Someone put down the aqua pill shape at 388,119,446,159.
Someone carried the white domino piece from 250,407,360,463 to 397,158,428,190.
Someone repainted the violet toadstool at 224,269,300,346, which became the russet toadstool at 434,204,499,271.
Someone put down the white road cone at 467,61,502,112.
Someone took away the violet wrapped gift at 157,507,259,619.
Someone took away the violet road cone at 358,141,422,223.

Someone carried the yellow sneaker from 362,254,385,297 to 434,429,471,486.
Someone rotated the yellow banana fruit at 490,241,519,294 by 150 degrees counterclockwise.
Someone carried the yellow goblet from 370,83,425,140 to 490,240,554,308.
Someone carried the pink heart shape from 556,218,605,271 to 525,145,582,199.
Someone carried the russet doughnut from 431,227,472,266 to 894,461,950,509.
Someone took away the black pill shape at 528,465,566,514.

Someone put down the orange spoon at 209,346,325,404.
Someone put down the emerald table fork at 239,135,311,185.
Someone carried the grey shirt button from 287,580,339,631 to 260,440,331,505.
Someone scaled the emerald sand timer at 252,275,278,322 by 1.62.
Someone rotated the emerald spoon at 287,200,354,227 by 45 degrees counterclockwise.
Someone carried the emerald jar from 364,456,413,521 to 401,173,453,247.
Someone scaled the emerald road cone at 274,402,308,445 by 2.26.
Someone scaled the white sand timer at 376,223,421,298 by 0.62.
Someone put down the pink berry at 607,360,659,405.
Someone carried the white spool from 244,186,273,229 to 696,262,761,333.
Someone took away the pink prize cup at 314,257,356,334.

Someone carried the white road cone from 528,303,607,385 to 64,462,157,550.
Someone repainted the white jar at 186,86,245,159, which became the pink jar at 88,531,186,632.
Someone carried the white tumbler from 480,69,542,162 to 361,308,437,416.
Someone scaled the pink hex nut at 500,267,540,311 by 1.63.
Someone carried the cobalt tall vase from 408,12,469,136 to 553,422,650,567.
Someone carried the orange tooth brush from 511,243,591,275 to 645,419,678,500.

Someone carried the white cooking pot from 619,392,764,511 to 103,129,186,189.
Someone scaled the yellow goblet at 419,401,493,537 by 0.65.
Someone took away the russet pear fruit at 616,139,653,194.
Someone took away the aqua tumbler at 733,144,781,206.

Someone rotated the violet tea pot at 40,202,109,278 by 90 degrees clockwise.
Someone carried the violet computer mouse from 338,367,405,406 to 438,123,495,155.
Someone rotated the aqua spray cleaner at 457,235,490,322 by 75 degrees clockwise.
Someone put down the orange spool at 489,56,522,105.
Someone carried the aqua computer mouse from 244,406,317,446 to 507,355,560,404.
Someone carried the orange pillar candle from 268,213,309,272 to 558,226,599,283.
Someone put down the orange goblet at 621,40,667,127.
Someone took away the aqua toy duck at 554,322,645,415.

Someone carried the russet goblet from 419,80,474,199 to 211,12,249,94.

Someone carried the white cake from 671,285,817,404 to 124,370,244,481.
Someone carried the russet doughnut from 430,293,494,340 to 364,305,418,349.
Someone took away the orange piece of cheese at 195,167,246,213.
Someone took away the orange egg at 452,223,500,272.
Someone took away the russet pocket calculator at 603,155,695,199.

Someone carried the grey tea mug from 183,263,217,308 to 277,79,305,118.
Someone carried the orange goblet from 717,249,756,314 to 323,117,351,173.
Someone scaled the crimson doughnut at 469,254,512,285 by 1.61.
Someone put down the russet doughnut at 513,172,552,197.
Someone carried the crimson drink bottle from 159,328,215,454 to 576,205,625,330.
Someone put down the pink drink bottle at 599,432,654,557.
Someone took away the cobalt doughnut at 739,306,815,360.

**Task objective:**
Copy each line above exactly as it stands.

**Reply:**
Someone put down the aqua pill shape at 388,119,446,159.
Someone carried the white domino piece from 250,407,360,463 to 397,158,428,190.
Someone repainted the violet toadstool at 224,269,300,346, which became the russet toadstool at 434,204,499,271.
Someone put down the white road cone at 467,61,502,112.
Someone took away the violet wrapped gift at 157,507,259,619.
Someone took away the violet road cone at 358,141,422,223.

Someone carried the yellow sneaker from 362,254,385,297 to 434,429,471,486.
Someone rotated the yellow banana fruit at 490,241,519,294 by 150 degrees counterclockwise.
Someone carried the yellow goblet from 370,83,425,140 to 490,240,554,308.
Someone carried the pink heart shape from 556,218,605,271 to 525,145,582,199.
Someone carried the russet doughnut from 431,227,472,266 to 894,461,950,509.
Someone took away the black pill shape at 528,465,566,514.

Someone put down the orange spoon at 209,346,325,404.
Someone put down the emerald table fork at 239,135,311,185.
Someone carried the grey shirt button from 287,580,339,631 to 260,440,331,505.
Someone scaled the emerald sand timer at 252,275,278,322 by 1.62.
Someone rotated the emerald spoon at 287,200,354,227 by 45 degrees counterclockwise.
Someone carried the emerald jar from 364,456,413,521 to 401,173,453,247.
Someone scaled the emerald road cone at 274,402,308,445 by 2.26.
Someone scaled the white sand timer at 376,223,421,298 by 0.62.
Someone put down the pink berry at 607,360,659,405.
Someone carried the white spool from 244,186,273,229 to 696,262,761,333.
Someone took away the pink prize cup at 314,257,356,334.

Someone carried the white road cone from 528,303,607,385 to 64,462,157,550.
Someone repainted the white jar at 186,86,245,159, which became the pink jar at 88,531,186,632.
Someone carried the white tumbler from 480,69,542,162 to 361,308,437,416.
Someone scaled the pink hex nut at 500,267,540,311 by 1.63.
Someone carried the cobalt tall vase from 408,12,469,136 to 553,422,650,567.
Someone carried the orange tooth brush from 511,243,591,275 to 645,419,678,500.

Someone carried the white cooking pot from 619,392,764,511 to 103,129,186,189.
Someone scaled the yellow goblet at 419,401,493,537 by 0.65.
Someone took away the russet pear fruit at 616,139,653,194.
Someone took away the aqua tumbler at 733,144,781,206.

Someone rotated the violet tea pot at 40,202,109,278 by 90 degrees clockwise.
Someone carried the violet computer mouse from 338,367,405,406 to 438,123,495,155.
Someone rotated the aqua spray cleaner at 457,235,490,322 by 75 degrees clockwise.
Someone put down the orange spool at 489,56,522,105.
Someone carried the aqua computer mouse from 244,406,317,446 to 507,355,560,404.
Someone carried the orange pillar candle from 268,213,309,272 to 558,226,599,283.
Someone put down the orange goblet at 621,40,667,127.
Someone took away the aqua toy duck at 554,322,645,415.

Someone carried the russet goblet from 419,80,474,199 to 211,12,249,94.

Someone carried the white cake from 671,285,817,404 to 124,370,244,481.
Someone carried the russet doughnut from 430,293,494,340 to 364,305,418,349.
Someone took away the orange piece of cheese at 195,167,246,213.
Someone took away the orange egg at 452,223,500,272.
Someone took away the russet pocket calculator at 603,155,695,199.

Someone carried the grey tea mug from 183,263,217,308 to 277,79,305,118.
Someone carried the orange goblet from 717,249,756,314 to 323,117,351,173.
Someone scaled the crimson doughnut at 469,254,512,285 by 1.61.
Someone put down the russet doughnut at 513,172,552,197.
Someone carried the crimson drink bottle from 159,328,215,454 to 576,205,625,330.
Someone put down the pink drink bottle at 599,432,654,557.
Someone took away the cobalt doughnut at 739,306,815,360.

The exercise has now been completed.